(Version comparison data)
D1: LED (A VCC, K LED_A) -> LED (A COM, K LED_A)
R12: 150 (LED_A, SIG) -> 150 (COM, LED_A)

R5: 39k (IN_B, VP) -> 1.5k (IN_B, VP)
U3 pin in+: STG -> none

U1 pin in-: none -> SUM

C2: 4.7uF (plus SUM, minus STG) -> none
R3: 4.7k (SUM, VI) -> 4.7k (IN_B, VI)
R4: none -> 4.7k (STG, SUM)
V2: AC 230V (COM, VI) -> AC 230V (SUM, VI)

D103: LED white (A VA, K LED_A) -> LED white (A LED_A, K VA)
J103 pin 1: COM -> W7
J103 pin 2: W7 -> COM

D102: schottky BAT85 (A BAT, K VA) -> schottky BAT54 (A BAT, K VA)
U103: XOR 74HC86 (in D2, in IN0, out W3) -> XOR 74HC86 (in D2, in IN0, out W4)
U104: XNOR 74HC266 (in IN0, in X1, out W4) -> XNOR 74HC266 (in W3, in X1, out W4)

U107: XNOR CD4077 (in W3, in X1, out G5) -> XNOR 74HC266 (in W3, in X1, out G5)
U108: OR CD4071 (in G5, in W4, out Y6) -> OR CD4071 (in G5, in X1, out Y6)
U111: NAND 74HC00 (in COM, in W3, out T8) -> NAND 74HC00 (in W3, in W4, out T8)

- **What you should do**
What lines above mention "XNOR"? Copy each one.

- **Solution for this problem**
U104: XNOR 74HC266 (in IN0, in X1, out W4) -> XNOR 74HC266 (in W3, in X1, out W4)
U107: XNOR CD4077 (in W3, in X1, out G5) -> XNOR 74HC266 (in W3, in X1, out G5)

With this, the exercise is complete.